* [Problem details] The data below holds the lines to copy: everything from the line containing "bar counter: (383, 165)" to the line containing "plant: (622, 379) -> (343, 146), moved", both ends included, set down exactly.

****************

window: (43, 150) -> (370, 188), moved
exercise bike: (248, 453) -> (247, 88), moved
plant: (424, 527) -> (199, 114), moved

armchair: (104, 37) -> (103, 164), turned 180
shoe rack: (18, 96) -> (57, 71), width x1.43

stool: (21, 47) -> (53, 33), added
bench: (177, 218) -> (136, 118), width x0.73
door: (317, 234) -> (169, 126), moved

****************

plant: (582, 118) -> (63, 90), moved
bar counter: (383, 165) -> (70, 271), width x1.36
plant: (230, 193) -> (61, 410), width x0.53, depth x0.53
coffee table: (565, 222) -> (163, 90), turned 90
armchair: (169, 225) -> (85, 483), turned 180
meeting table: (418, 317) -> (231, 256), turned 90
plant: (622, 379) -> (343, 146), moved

****************

* [Exercise output]
bar counter: (383, 165) -> (70, 271), width x1.36
plant: (230, 193) -> (61, 410), width x0.53, depth x0.53
coffee table: (565, 222) -> (163, 90), turned 90
armchair: (169, 225) -> (85, 483), turned 180
meeting table: (418, 317) -> (231, 256), turned 90
plant: (622, 379) -> (343, 146), moved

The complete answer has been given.